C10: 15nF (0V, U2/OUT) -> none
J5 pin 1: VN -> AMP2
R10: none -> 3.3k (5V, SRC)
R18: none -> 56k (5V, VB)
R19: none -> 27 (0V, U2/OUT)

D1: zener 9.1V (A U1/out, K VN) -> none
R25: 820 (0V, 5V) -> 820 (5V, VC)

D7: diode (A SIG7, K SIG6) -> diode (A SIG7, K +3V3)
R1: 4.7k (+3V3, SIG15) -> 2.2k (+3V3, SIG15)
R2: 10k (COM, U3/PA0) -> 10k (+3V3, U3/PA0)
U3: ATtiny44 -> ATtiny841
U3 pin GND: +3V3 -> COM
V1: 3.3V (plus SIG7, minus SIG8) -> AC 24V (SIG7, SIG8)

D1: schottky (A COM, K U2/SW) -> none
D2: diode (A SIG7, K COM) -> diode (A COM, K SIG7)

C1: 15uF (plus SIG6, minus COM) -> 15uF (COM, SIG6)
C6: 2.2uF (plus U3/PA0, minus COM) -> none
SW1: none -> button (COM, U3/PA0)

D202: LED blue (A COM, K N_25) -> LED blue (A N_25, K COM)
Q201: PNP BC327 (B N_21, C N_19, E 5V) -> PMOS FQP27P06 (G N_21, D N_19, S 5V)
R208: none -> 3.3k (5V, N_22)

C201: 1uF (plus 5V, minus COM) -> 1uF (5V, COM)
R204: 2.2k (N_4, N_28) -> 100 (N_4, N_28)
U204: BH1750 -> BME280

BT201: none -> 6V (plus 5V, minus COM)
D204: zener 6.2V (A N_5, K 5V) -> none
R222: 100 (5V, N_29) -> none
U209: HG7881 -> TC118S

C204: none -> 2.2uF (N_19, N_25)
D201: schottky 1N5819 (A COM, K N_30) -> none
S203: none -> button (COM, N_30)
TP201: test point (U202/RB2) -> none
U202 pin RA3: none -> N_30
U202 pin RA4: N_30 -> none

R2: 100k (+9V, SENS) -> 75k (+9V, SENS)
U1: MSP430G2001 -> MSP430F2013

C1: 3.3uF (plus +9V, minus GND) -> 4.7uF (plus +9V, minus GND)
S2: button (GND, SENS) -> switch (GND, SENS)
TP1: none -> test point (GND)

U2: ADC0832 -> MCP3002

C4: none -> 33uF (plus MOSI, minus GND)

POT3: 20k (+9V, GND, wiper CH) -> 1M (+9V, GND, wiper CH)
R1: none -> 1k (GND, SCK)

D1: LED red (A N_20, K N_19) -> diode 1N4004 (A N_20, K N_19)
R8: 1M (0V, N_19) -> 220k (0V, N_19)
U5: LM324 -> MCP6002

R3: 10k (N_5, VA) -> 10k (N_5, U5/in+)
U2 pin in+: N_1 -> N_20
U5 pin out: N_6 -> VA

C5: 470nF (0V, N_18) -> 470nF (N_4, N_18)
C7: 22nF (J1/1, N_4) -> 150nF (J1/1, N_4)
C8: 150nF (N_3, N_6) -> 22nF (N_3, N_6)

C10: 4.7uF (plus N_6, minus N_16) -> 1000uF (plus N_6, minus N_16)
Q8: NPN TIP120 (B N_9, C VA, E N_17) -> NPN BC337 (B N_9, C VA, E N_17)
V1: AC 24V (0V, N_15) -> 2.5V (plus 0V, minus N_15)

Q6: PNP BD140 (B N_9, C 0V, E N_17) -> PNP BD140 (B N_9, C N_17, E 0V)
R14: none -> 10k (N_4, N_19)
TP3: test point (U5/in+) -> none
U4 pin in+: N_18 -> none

#### Prompt:
Could you tally the lines of the listing above that contain the word "SENS"? Give the number by itself.

#### Task result:
2